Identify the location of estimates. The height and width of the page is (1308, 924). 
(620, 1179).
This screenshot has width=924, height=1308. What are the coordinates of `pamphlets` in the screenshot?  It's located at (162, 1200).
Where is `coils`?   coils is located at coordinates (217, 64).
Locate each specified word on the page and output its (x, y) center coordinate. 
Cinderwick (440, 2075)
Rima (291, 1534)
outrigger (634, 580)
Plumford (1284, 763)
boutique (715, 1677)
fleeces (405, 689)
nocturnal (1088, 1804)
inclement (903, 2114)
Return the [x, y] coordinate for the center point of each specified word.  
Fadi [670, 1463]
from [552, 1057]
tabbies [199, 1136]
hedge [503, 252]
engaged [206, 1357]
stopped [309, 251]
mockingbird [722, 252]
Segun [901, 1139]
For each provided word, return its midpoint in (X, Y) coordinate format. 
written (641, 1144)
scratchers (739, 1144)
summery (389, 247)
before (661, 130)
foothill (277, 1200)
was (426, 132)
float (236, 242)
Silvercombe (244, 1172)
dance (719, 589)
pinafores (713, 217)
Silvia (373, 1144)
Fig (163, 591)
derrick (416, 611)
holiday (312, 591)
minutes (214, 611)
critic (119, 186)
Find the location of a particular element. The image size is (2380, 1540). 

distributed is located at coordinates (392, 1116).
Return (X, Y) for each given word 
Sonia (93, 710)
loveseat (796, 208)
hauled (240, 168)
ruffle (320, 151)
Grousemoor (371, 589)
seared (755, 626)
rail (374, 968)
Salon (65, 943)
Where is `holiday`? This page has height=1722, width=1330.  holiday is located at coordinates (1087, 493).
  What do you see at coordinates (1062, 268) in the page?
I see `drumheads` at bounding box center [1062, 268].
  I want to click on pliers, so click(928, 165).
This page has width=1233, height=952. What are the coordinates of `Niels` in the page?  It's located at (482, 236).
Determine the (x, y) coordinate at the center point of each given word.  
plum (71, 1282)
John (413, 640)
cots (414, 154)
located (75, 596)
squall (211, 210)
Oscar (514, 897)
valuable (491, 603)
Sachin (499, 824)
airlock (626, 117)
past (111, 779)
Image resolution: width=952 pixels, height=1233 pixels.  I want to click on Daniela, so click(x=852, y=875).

== Stated problem ==
Report, in full, every line of the material above that contains the string "Where". Case counts.

== Exercise result ==
Where is `coils`?   coils is located at coordinates (217, 64).
Where is `holiday`? This page has height=1722, width=1330.  holiday is located at coordinates (1087, 493).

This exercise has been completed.